To do:
Exactly the lines below from the one with "brown truck: 9 -> 10" up to and including the one with "yellow cake: 9 -> 5" make up the answer, with nothing else added.

Dataset entries:

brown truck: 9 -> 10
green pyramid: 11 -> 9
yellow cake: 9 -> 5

...

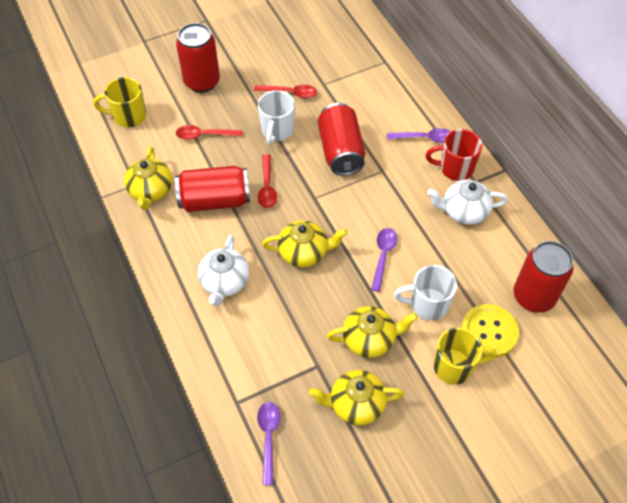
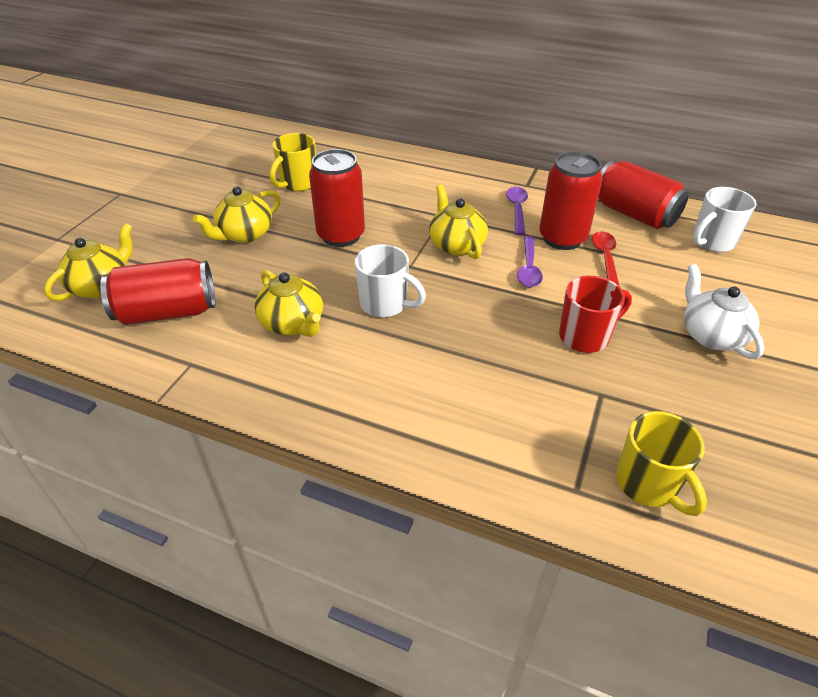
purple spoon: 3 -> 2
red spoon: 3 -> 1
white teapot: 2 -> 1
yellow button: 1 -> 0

* * *

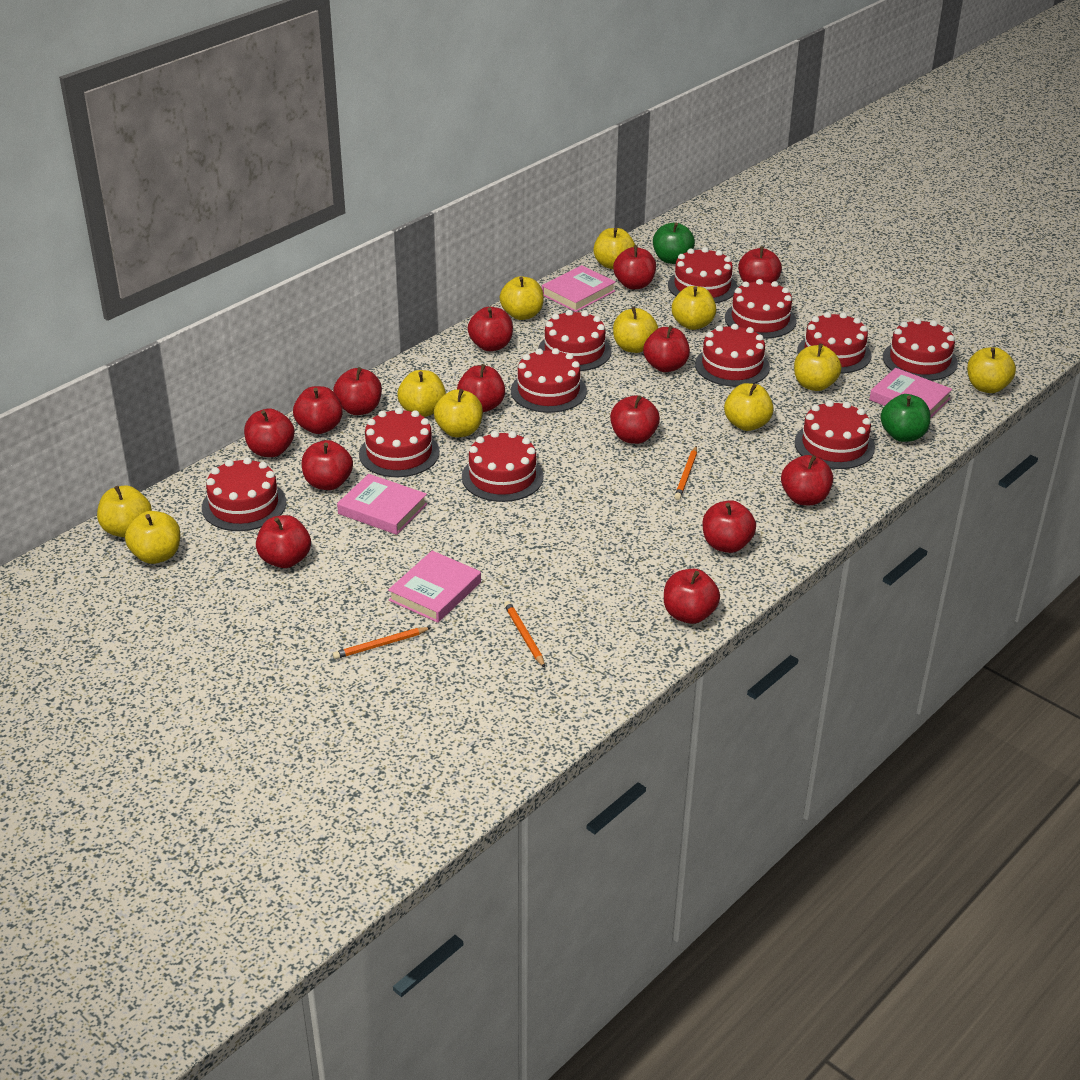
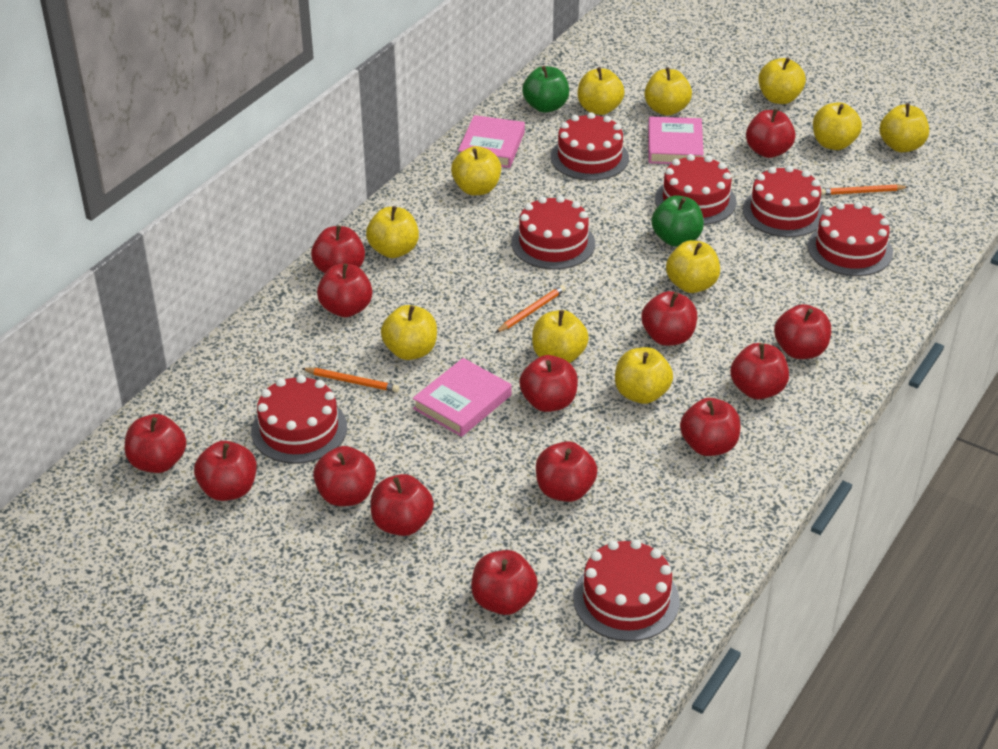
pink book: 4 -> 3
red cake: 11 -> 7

Written reply:
brown truck: 9 -> 10
green pyramid: 11 -> 9
yellow cake: 9 -> 5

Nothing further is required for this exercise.